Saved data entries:
§
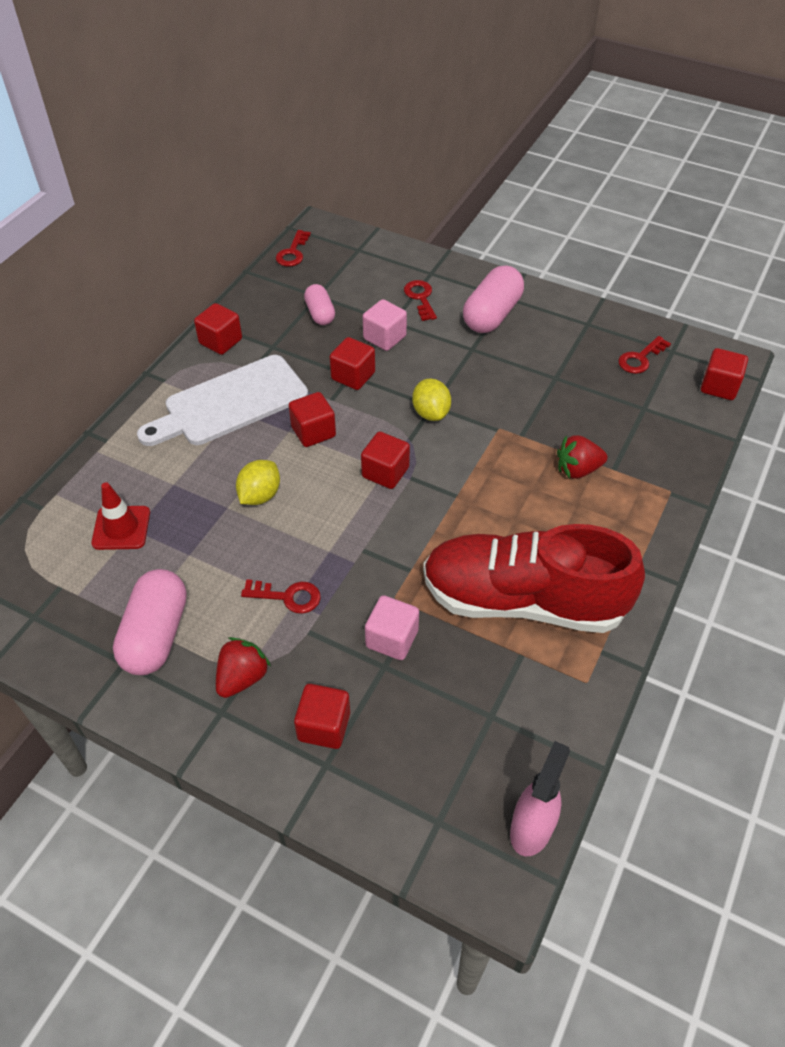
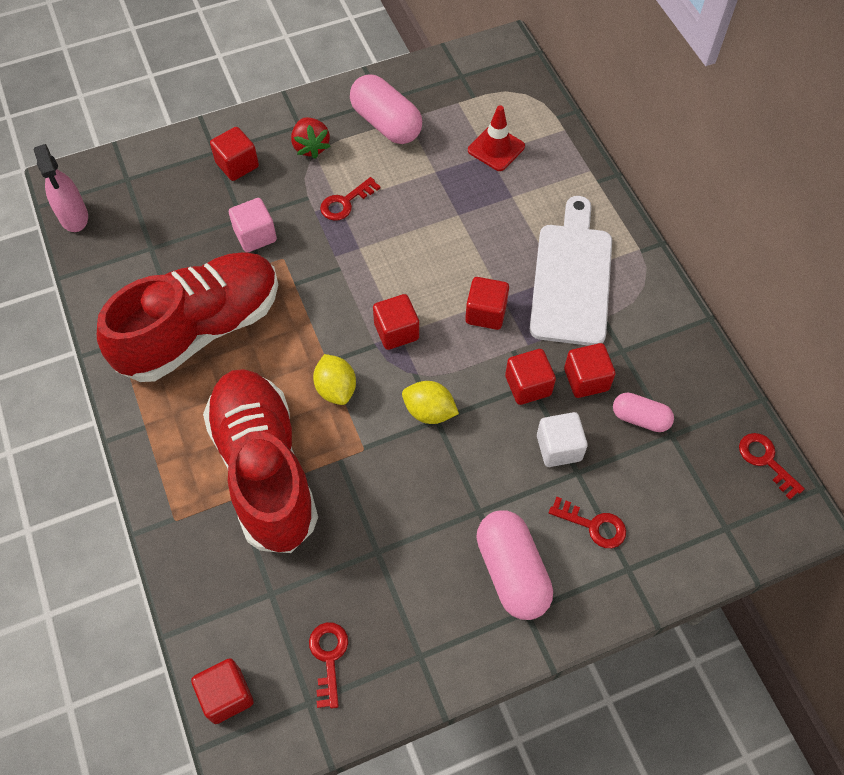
camera: 130 degrees right, 10 degrees up
red cube [194,303,242,355] -> red cube moved to [564,343,615,398]
yellow lemon [236,460,280,505] -> yellow lemon moved to [313,354,356,405]
pink cube [363,299,407,351] -> white cube [537,412,588,467]
red strawberry [557,435,608,479] -> red shoe [203,369,318,553]

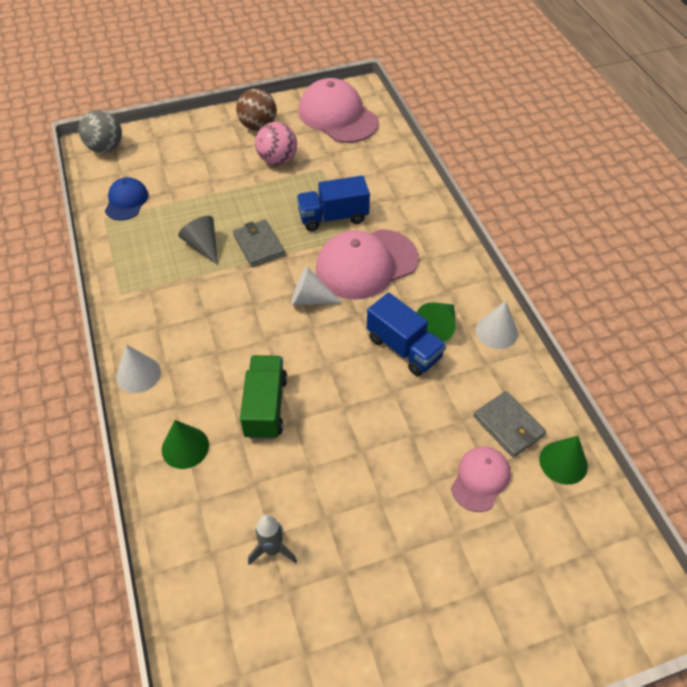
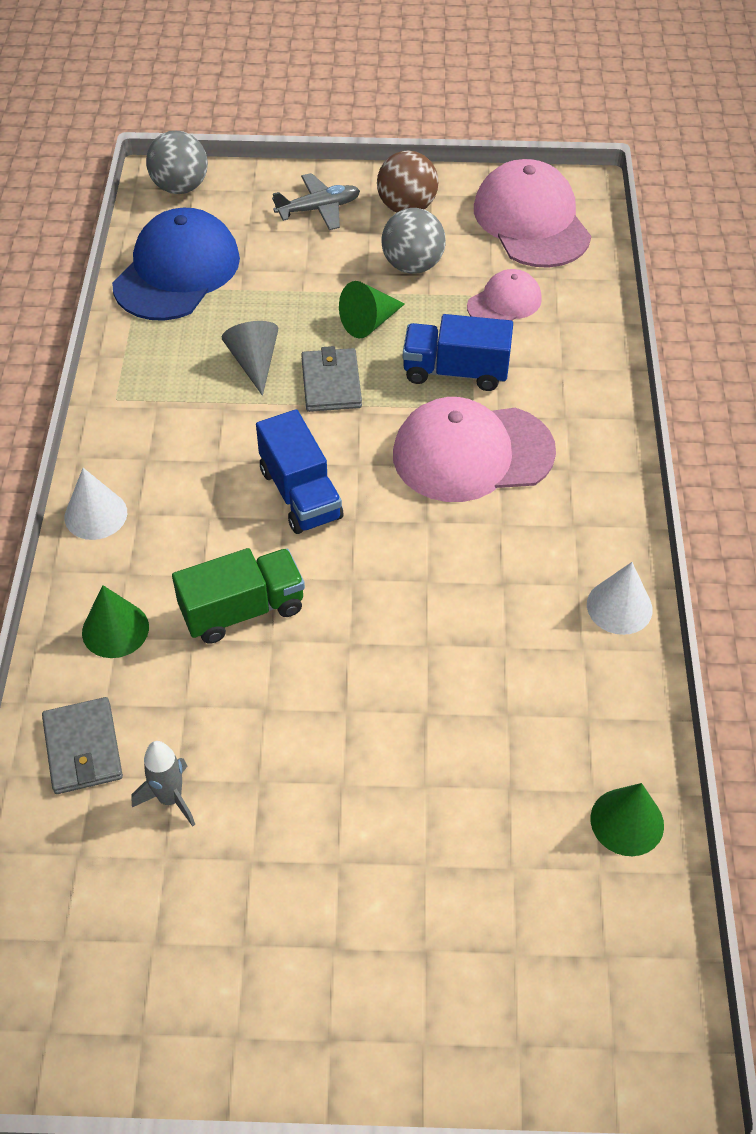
camera: 20 degrees right, 0 degrees up
blue cap [105,177,148,220] -> blue cap [112,208,240,321], size x1.84
green truck [240,355,287,440] -> green truck turned 45 degrees clockwise [172,548,305,644]
pink ball [255,122,297,165] -> grey ball [381,208,446,274]
white cone [291,267,343,305] -> none
blue truck [367,293,446,376] -> blue truck moved to [256,409,343,534]
green cone [417,303,456,342] -> green cone moved to [339,281,405,338]
pink cap [451,446,511,512] -> pink cap moved to [467,269,542,321]
grey wallet [474,391,546,458] -> grey wallet moved to [42,697,123,794]
none -> grey plane [272,173,360,230]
§
▸ What the exercise asks: Each line above is to be copied exactly, and the pictures are to be dropped.

▸ Response area:
camera: 130 degrees right, 10 degrees up
red cube [194,303,242,355] -> red cube moved to [564,343,615,398]
yellow lemon [236,460,280,505] -> yellow lemon moved to [313,354,356,405]
pink cube [363,299,407,351] -> white cube [537,412,588,467]
red strawberry [557,435,608,479] -> red shoe [203,369,318,553]

camera: 20 degrees right, 0 degrees up
blue cap [105,177,148,220] -> blue cap [112,208,240,321], size x1.84
green truck [240,355,287,440] -> green truck turned 45 degrees clockwise [172,548,305,644]
pink ball [255,122,297,165] -> grey ball [381,208,446,274]
white cone [291,267,343,305] -> none
blue truck [367,293,446,376] -> blue truck moved to [256,409,343,534]
green cone [417,303,456,342] -> green cone moved to [339,281,405,338]
pink cap [451,446,511,512] -> pink cap moved to [467,269,542,321]
grey wallet [474,391,546,458] -> grey wallet moved to [42,697,123,794]
none -> grey plane [272,173,360,230]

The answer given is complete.